(Object state comparisons)
· · · · ·

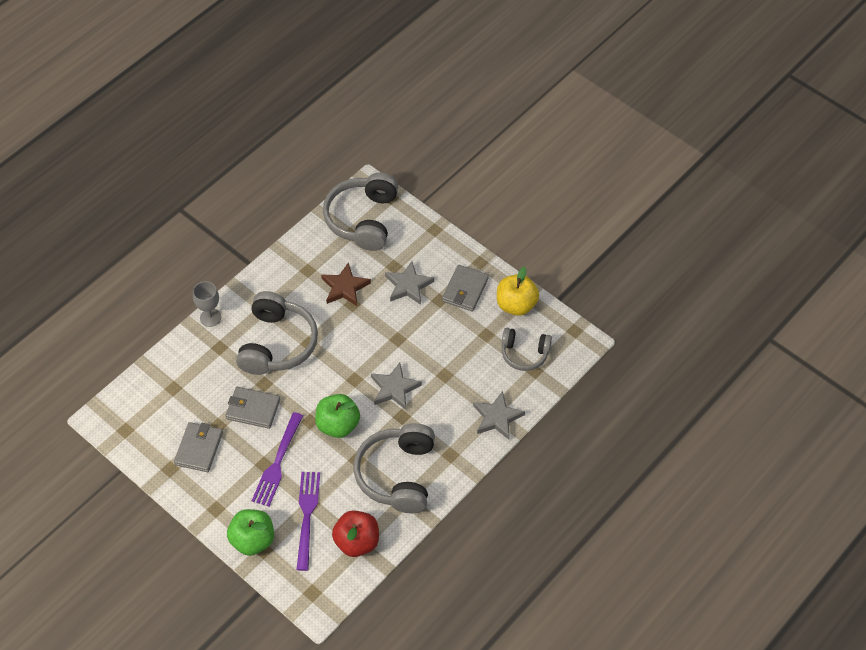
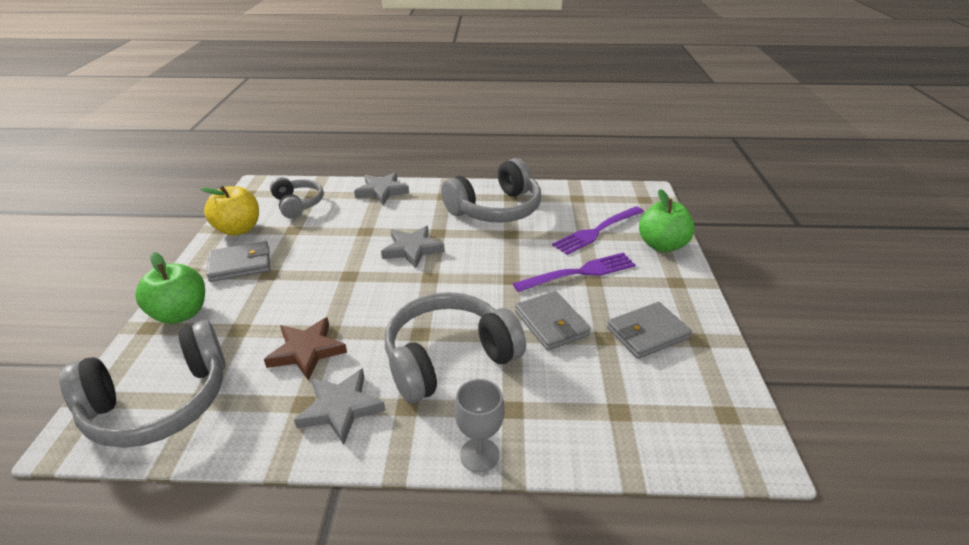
camera: 130 degrees left, 20 degrees down
(338, 425) = (493, 260): green apple -> green apple (181, 314)
(357, 542) = (577, 200): red apple -> none
(408, 285) = (263, 303): grey star -> grey star (340, 408)

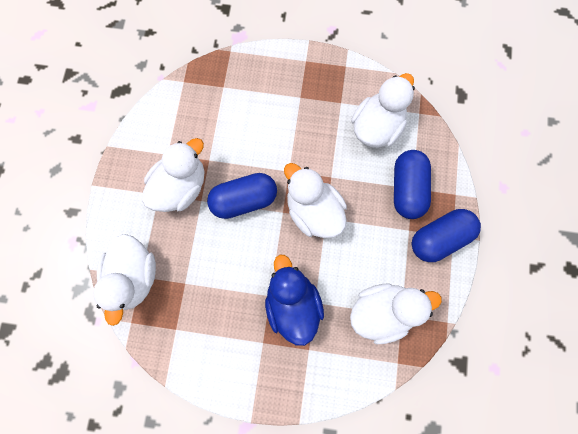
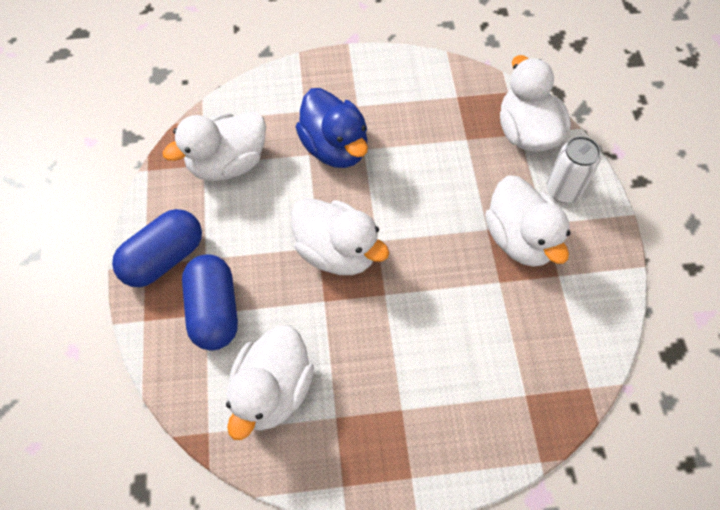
camera: 165 degrees right, 15 degrees down
(132, 217) = (563, 190): none -> white can
(181, 187) = (520, 239): white duck -> white duck turned 45 degrees counterclockwise
(244, 200) = (432, 243): blue capsule -> none

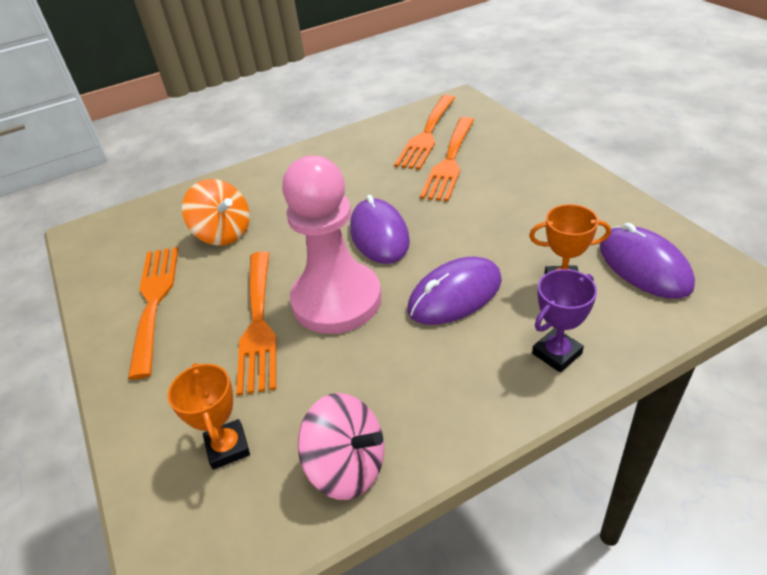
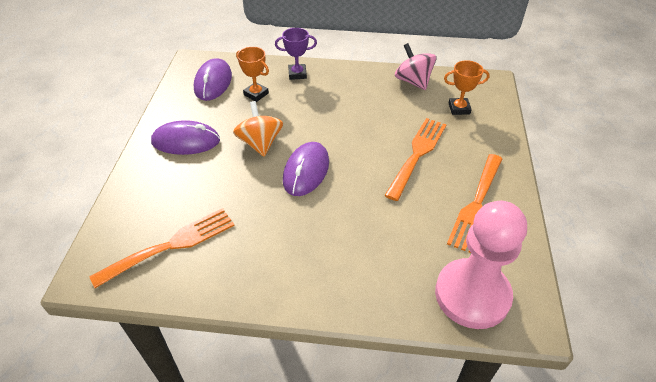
camera: 150 degrees left, 5 degrees up
(223, 233) = (405, 238): orange spinning top -> orange spinning top (260, 143)
(228, 447) = (459, 108): orange trophy -> orange trophy turned 75 degrees clockwise
(336, 300) = (366, 144): pink pawn -> pink pawn (472, 295)
(450, 162) = (196, 202): orange fork -> none
(455, 295) = (307, 115): purple mouse -> purple mouse (186, 141)

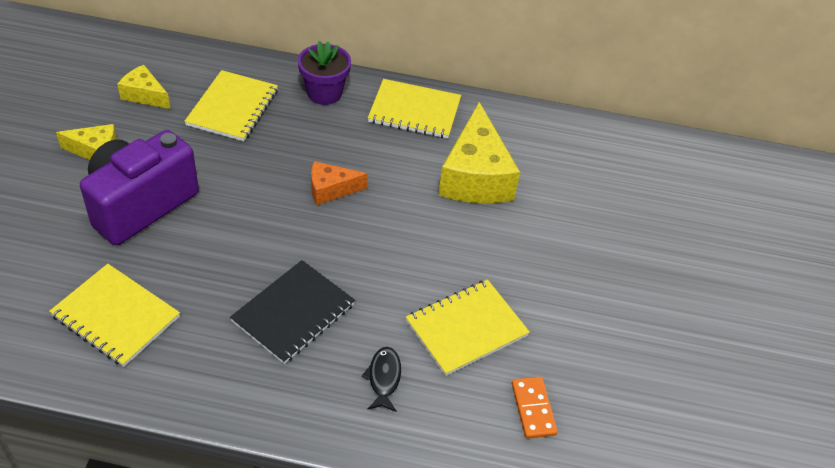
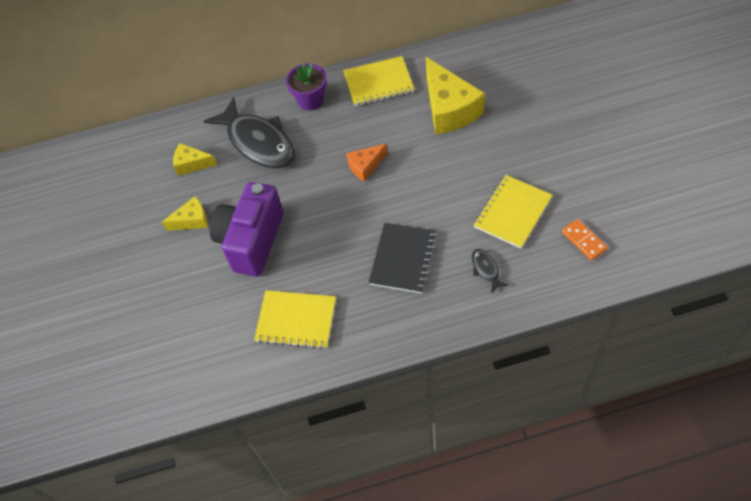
camera: 15 degrees left, 10 degrees up
(233, 107) = (258, 142): yellow notebook -> black fish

· · · · ·

▶ _PROBLEM DESCRIPTION_
Exactly restate the lines from the one holding "(455, 295) = (307, 115): purple" to the final line of the records above, including both and excluding pictures.

▶ _ANSWER_
(455, 295) = (307, 115): purple mouse -> purple mouse (186, 141)

camera: 15 degrees left, 10 degrees up
(233, 107) = (258, 142): yellow notebook -> black fish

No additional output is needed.